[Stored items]
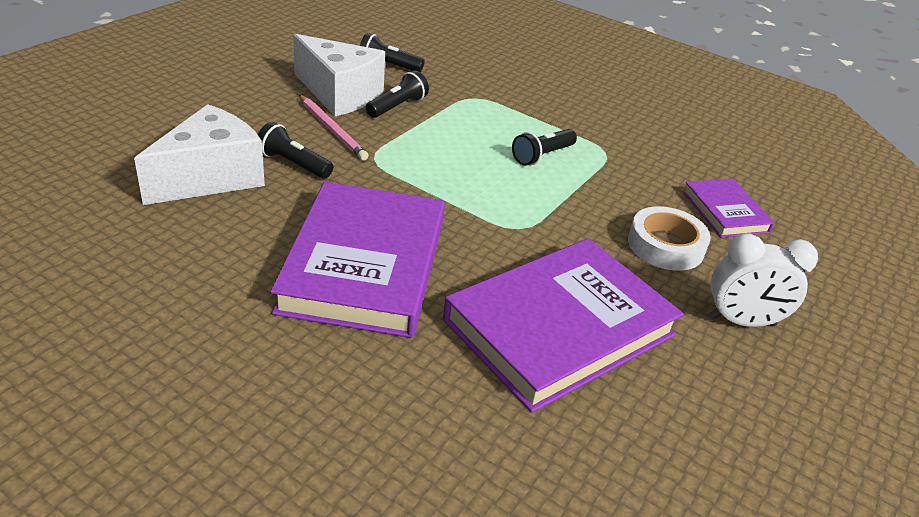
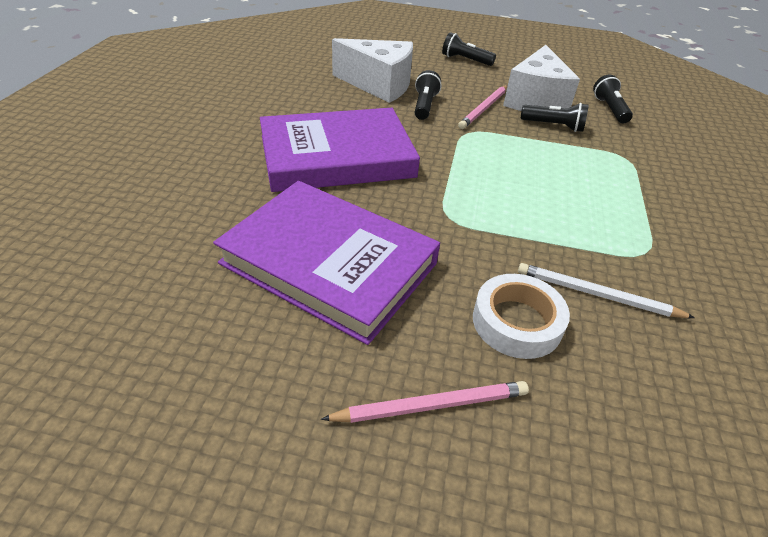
camera: 70 degrees right, 5 degrees up
(542, 156) = (580, 212): black flashlight -> black flashlight (465, 60)
(645, 195) = (597, 295): none -> white pencil
(725, 212) = (644, 373): purple book -> none
(741, 321) = (431, 405): white clock -> pink pencil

• **EXERCISE DETAILS**: The answer must repeat every record exactly, with all pictures left out.

• **OUTPUT OF THE EXERCISE**:
camera: 70 degrees right, 5 degrees up
(542, 156) = (580, 212): black flashlight -> black flashlight (465, 60)
(645, 195) = (597, 295): none -> white pencil
(725, 212) = (644, 373): purple book -> none
(741, 321) = (431, 405): white clock -> pink pencil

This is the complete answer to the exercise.